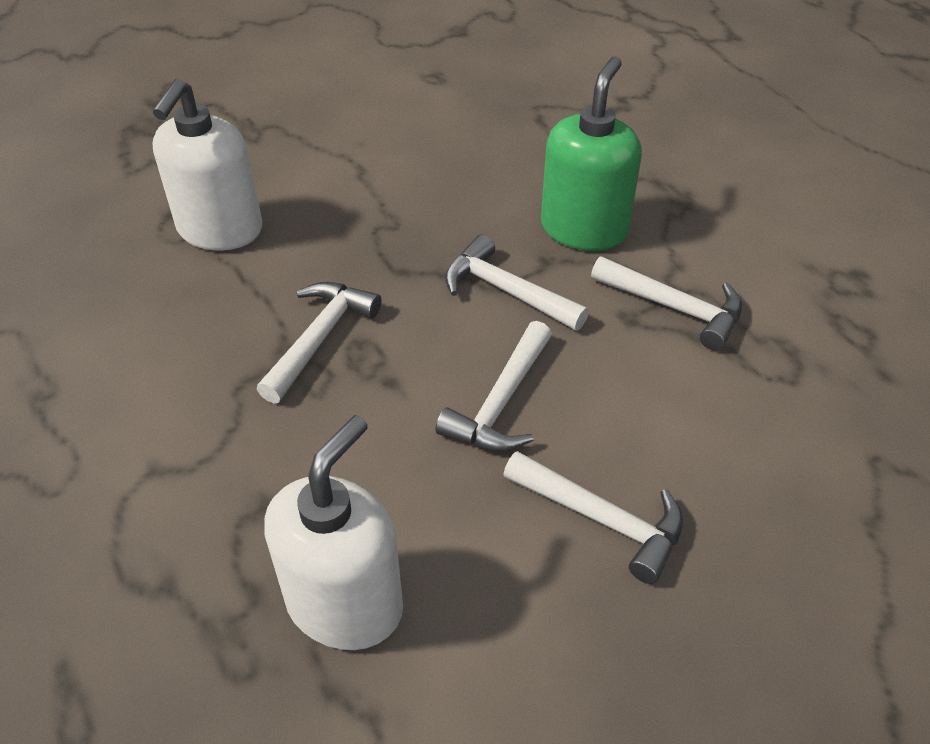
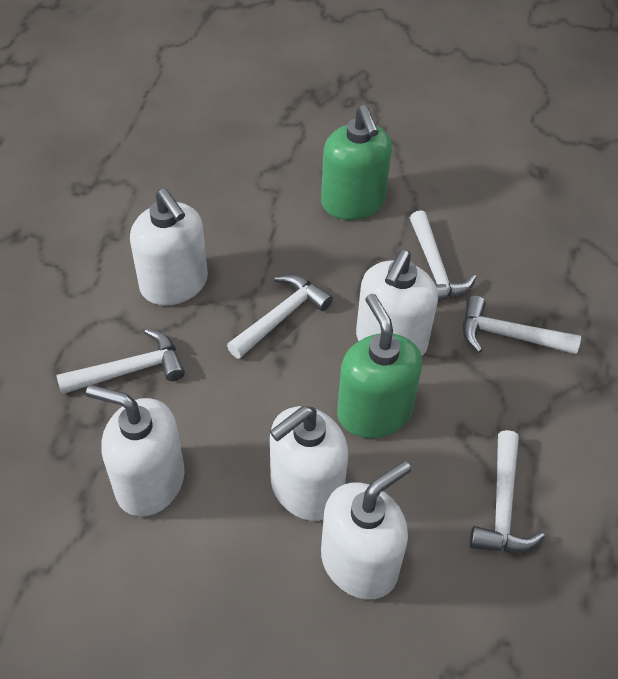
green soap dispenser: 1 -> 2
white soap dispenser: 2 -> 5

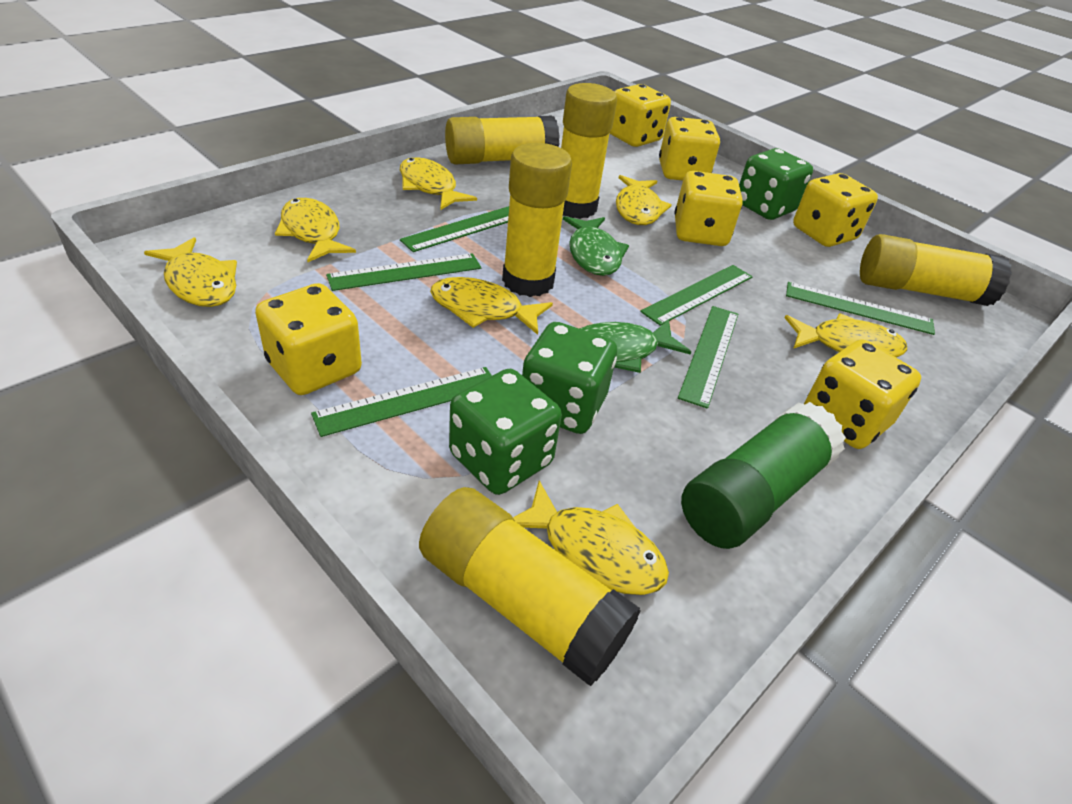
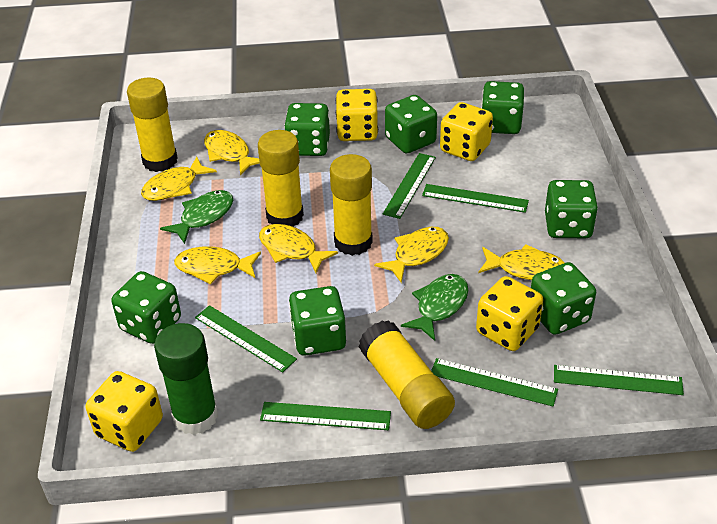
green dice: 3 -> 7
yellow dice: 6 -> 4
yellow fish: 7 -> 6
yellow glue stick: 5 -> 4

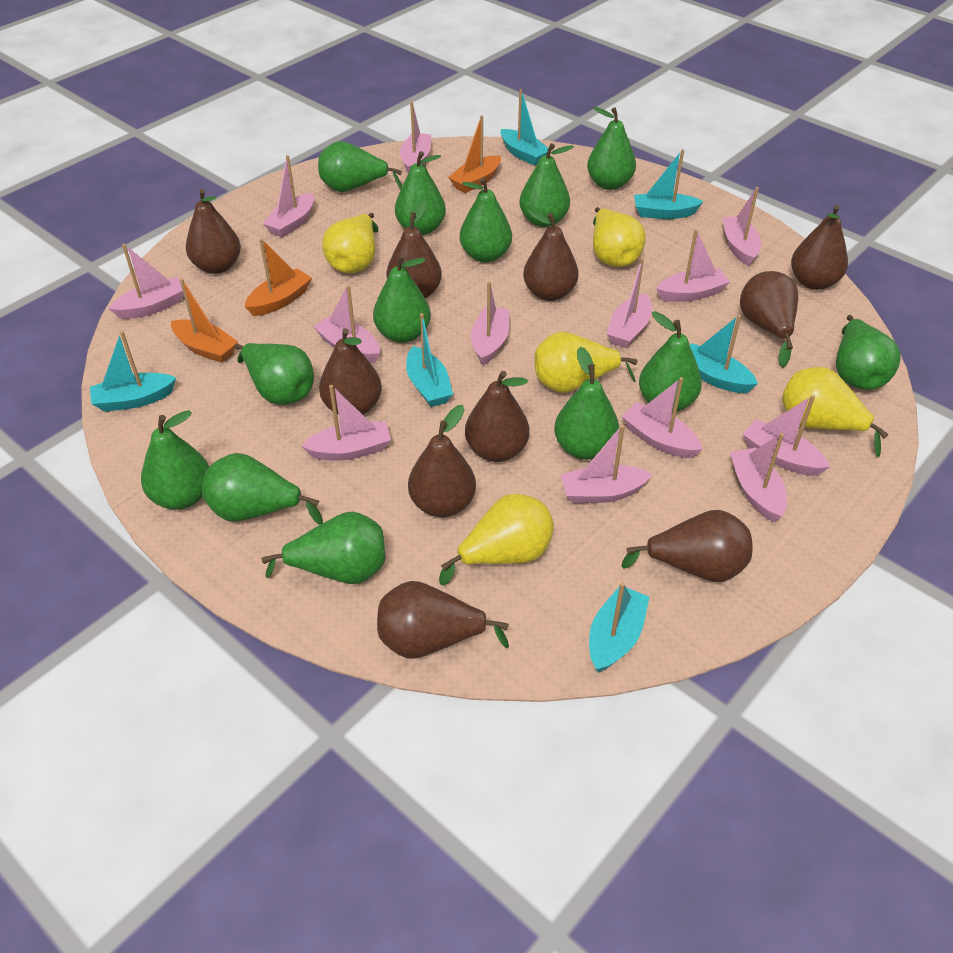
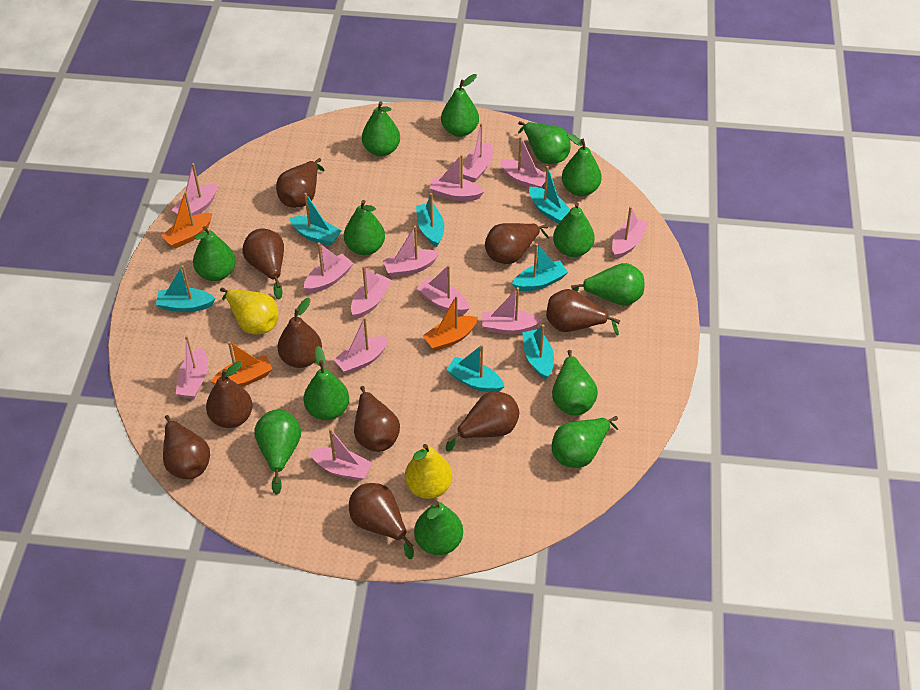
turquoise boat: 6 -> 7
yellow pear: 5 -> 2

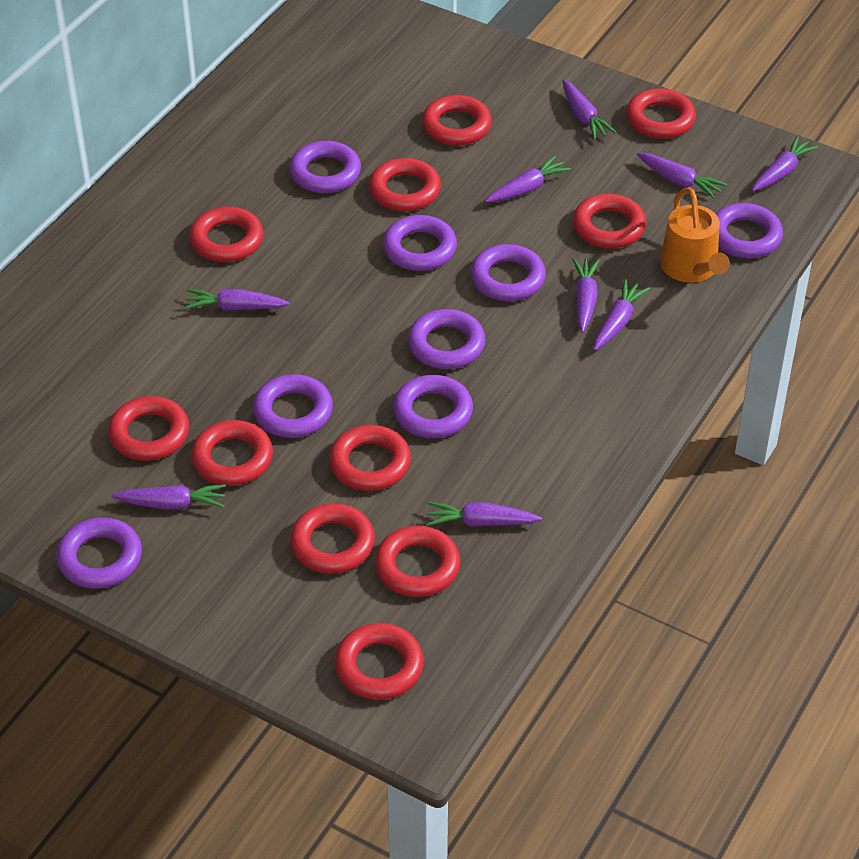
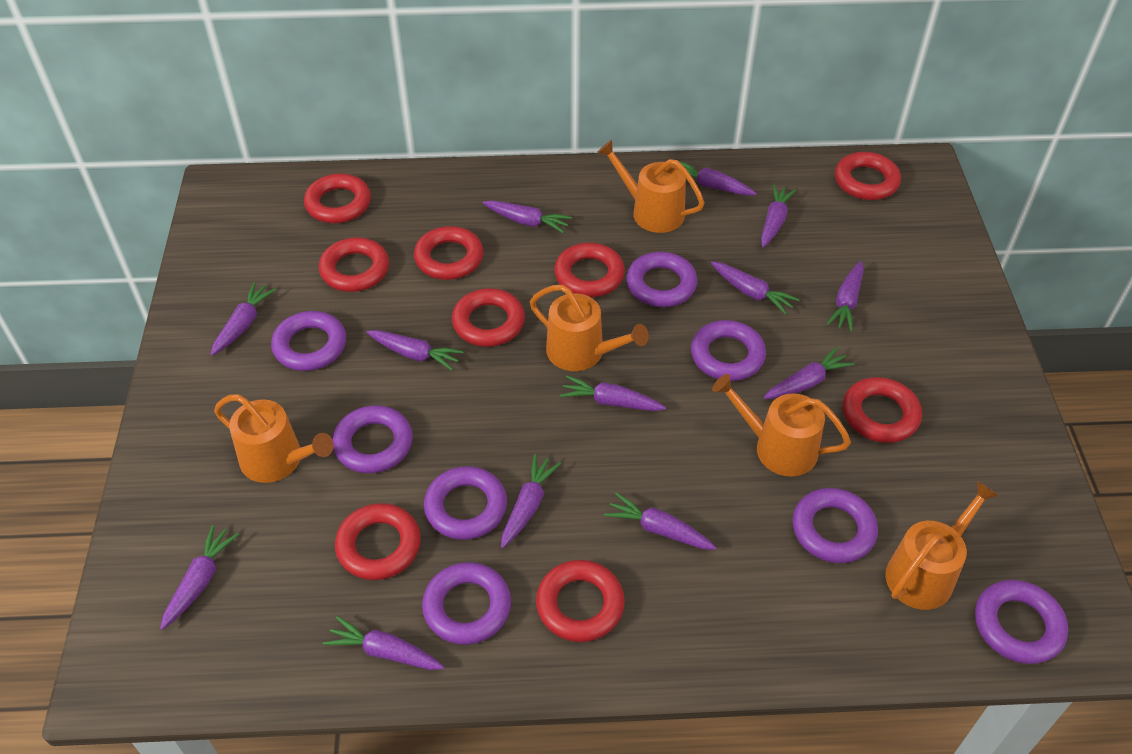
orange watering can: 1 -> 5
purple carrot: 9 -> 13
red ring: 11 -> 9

▶ **TASK BRIEF**
Print the data again, word for word, without any pictures.

▶ **SOLUTION TO THE EXERCISE**
green soap dispenser: 1 -> 2
white soap dispenser: 2 -> 5

green dice: 3 -> 7
yellow dice: 6 -> 4
yellow fish: 7 -> 6
yellow glue stick: 5 -> 4

turquoise boat: 6 -> 7
yellow pear: 5 -> 2

orange watering can: 1 -> 5
purple carrot: 9 -> 13
red ring: 11 -> 9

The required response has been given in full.